• **EXERCISE DATA**
--- START ---

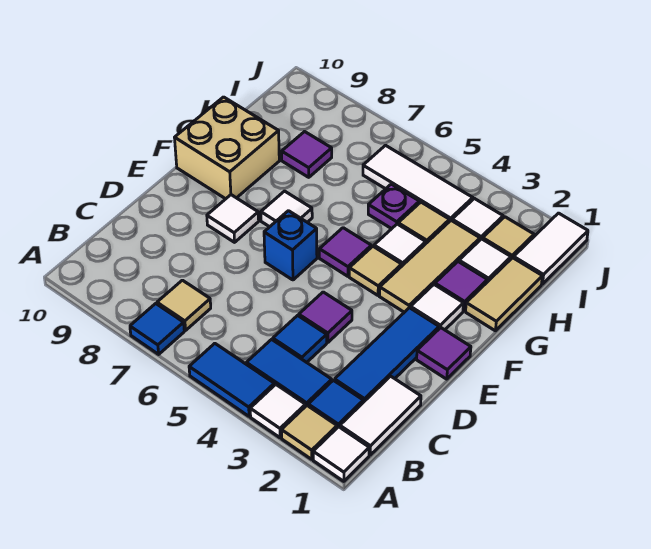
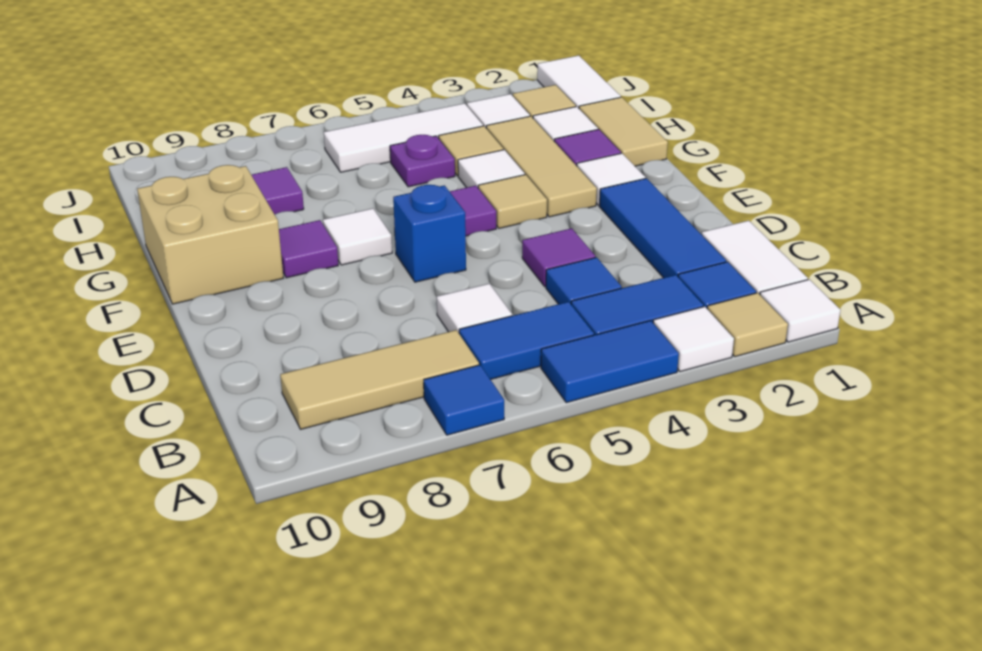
none -> blue tile B5:B6 level 1
tan tile B7 level 1 -> tan tile B7:B9 level 1
purple tile E1 level 1 -> purple tile F8 level 1
white tile E8 level 1 -> white tile C6 level 1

--- END ---

• **REQUIRED WORK**
When you reproduce the material, keep every word exact and leave each picture out.

• **FINISHED TASK**
none -> blue tile B5:B6 level 1
tan tile B7 level 1 -> tan tile B7:B9 level 1
purple tile E1 level 1 -> purple tile F8 level 1
white tile E8 level 1 -> white tile C6 level 1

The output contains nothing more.